§ **A run of records**:
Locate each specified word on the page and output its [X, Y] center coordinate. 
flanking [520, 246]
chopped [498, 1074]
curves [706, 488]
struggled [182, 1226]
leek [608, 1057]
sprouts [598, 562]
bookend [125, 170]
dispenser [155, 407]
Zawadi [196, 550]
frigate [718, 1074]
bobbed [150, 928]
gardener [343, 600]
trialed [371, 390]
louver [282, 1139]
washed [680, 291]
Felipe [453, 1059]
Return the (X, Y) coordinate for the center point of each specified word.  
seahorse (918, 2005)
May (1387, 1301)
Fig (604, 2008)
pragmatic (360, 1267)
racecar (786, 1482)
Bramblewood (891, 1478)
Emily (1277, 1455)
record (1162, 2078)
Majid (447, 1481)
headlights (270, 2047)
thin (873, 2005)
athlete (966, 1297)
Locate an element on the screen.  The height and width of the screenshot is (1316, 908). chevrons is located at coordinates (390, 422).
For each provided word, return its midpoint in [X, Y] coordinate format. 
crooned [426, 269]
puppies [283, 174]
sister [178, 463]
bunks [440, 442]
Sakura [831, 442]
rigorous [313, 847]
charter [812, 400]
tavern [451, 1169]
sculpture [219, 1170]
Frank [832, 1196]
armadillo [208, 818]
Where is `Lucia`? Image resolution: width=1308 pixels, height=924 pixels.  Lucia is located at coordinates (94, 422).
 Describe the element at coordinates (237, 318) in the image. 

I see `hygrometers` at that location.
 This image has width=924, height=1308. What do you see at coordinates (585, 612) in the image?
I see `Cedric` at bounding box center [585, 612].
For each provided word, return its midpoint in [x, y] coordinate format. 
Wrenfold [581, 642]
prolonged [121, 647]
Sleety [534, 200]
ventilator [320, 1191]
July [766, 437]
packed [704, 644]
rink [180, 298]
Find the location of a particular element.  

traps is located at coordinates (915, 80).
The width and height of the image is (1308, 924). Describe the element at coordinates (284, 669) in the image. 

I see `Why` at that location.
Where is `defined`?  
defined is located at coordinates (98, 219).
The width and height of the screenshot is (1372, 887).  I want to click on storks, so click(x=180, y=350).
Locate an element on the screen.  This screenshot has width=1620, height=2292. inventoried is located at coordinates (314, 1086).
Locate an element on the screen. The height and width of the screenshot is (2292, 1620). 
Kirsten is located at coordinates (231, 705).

§ **Given problem**: Update the data above by replacing each "element" with "item", keeping every other part identical.

§ **Problem solution**:
Locate each specified word on the page and output its [X, Y] center coordinate. 
flanking [520, 246]
chopped [498, 1074]
curves [706, 488]
struggled [182, 1226]
leek [608, 1057]
sprouts [598, 562]
bookend [125, 170]
dispenser [155, 407]
Zawadi [196, 550]
frigate [718, 1074]
bobbed [150, 928]
gardener [343, 600]
trialed [371, 390]
louver [282, 1139]
washed [680, 291]
Felipe [453, 1059]
Return the (X, Y) coordinate for the center point of each specified word.  
seahorse (918, 2005)
May (1387, 1301)
Fig (604, 2008)
pragmatic (360, 1267)
racecar (786, 1482)
Bramblewood (891, 1478)
Emily (1277, 1455)
record (1162, 2078)
Majid (447, 1481)
headlights (270, 2047)
thin (873, 2005)
athlete (966, 1297)
Locate an item on the screen.  The height and width of the screenshot is (1316, 908). chevrons is located at coordinates (390, 422).
For each provided word, return its midpoint in [X, Y] coordinate format. 
crooned [426, 269]
puppies [283, 174]
sister [178, 463]
bunks [440, 442]
Sakura [831, 442]
rigorous [313, 847]
charter [812, 400]
tavern [451, 1169]
sculpture [219, 1170]
Frank [832, 1196]
armadillo [208, 818]
Where is `Lucia`? Image resolution: width=1308 pixels, height=924 pixels.  Lucia is located at coordinates (94, 422).
 Describe the item at coordinates (237, 318) in the image. 

I see `hygrometers` at that location.
 This image has width=924, height=1308. What do you see at coordinates (585, 612) in the image?
I see `Cedric` at bounding box center [585, 612].
For each provided word, return its midpoint in [x, y] coordinate format. 
Wrenfold [581, 642]
prolonged [121, 647]
Sleety [534, 200]
ventilator [320, 1191]
July [766, 437]
packed [704, 644]
rink [180, 298]
Find the location of a particular item.  

traps is located at coordinates (915, 80).
The width and height of the image is (1308, 924). Describe the item at coordinates (284, 669) in the image. 

I see `Why` at that location.
Where is `defined`?  
defined is located at coordinates (98, 219).
The width and height of the screenshot is (1372, 887).  I want to click on storks, so click(x=180, y=350).
Locate an item on the screen.  This screenshot has width=1620, height=2292. inventoried is located at coordinates (314, 1086).
Locate an item on the screen. The height and width of the screenshot is (2292, 1620). 
Kirsten is located at coordinates (231, 705).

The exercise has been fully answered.